What the task requires ▸ Print the data below exactly as it stands, and keep the pictures out.

Dataset content ▸
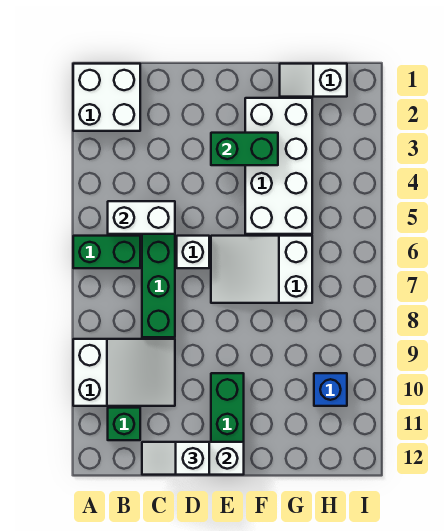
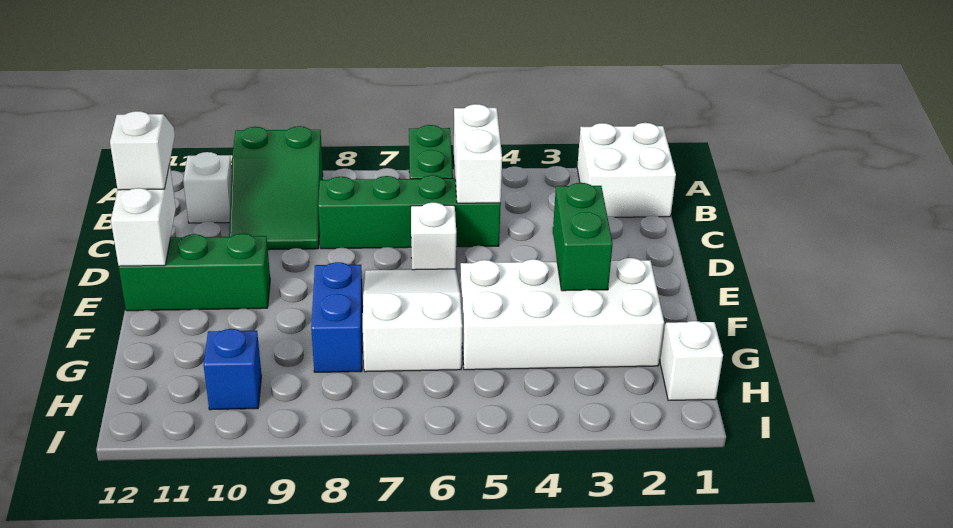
white slope A9:C10 level 1 top A -> green slope A9:C10 level 1 top A
green brick B11 level 1 -> white brick B11 level 1
none -> blue brick F8:G8 level 1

Response ▸
white slope A9:C10 level 1 top A -> green slope A9:C10 level 1 top A
green brick B11 level 1 -> white brick B11 level 1
none -> blue brick F8:G8 level 1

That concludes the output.